• The problem
Write out, word for word, every line in the data below from the one containing "camera: 30 degrees left, 15 degrees down" to the one containing "(590, 222) = (569, 188): white candle -> none", both of them included.

• Records to process
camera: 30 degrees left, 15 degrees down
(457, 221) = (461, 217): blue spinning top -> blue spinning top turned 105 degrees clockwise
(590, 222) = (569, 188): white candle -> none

---

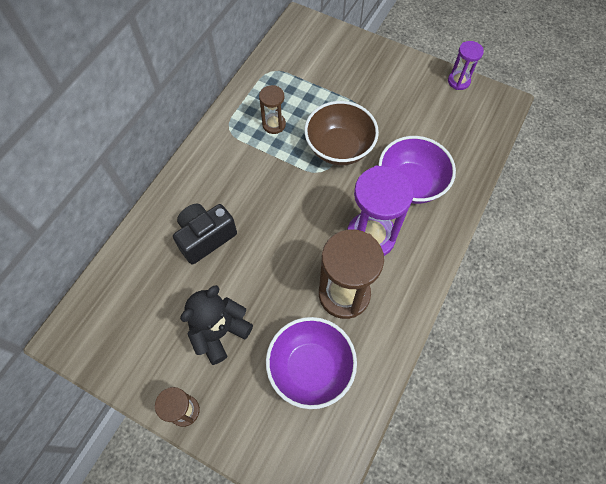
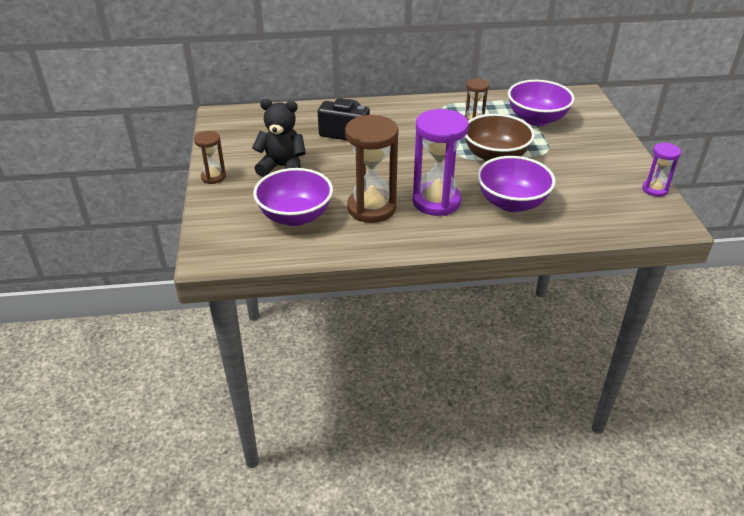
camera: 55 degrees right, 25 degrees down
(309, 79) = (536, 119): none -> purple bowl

• Reply to the task
camera: 30 degrees left, 15 degrees down
(457, 221) = (461, 217): blue spinning top -> blue spinning top turned 105 degrees clockwise
(590, 222) = (569, 188): white candle -> none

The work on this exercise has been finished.